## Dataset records
- - - -
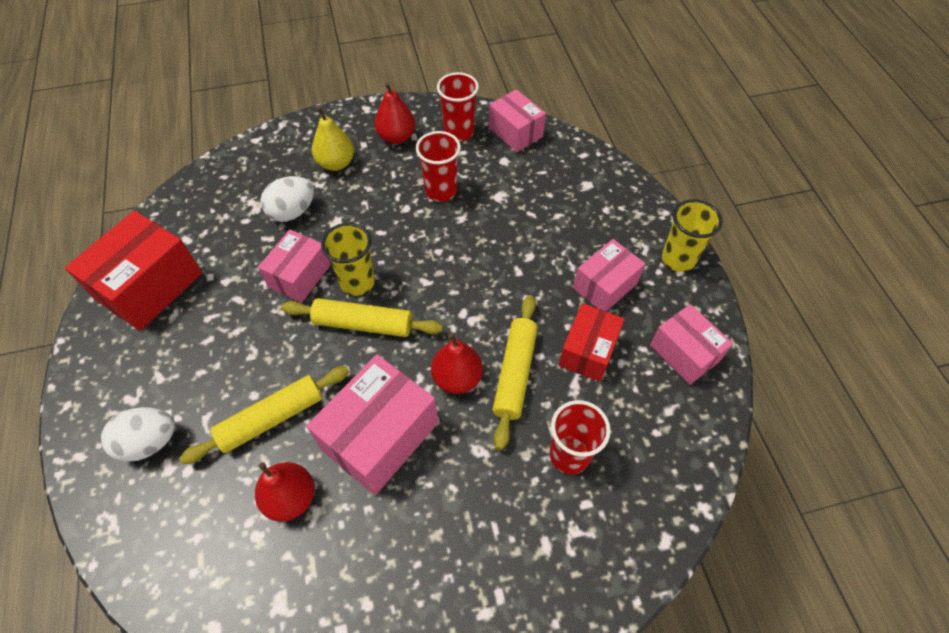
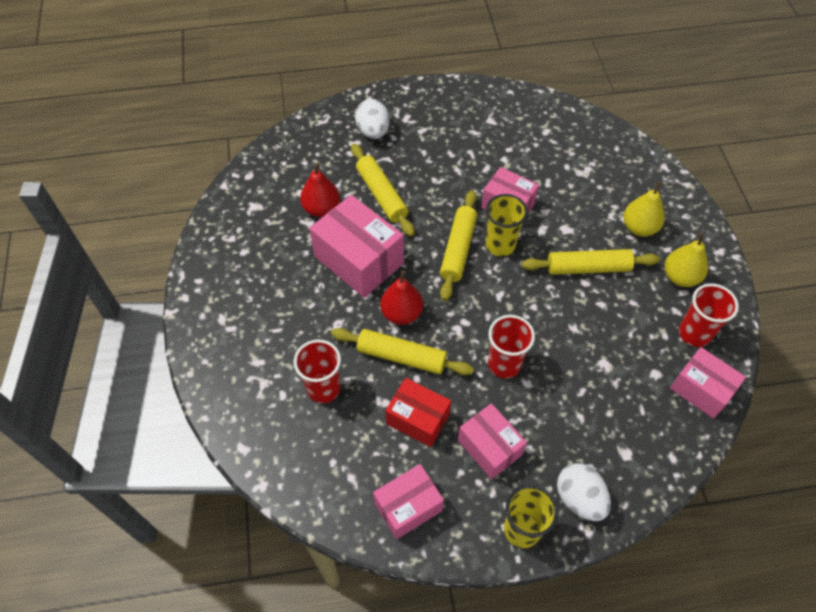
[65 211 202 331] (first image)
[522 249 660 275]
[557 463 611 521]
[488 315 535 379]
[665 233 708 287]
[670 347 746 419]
- - - -
Would you mind repeating the records above exactly, without the pictures?

[65 211 202 331] (first image)
[522 249 660 275]
[557 463 611 521]
[488 315 535 379]
[665 233 708 287]
[670 347 746 419]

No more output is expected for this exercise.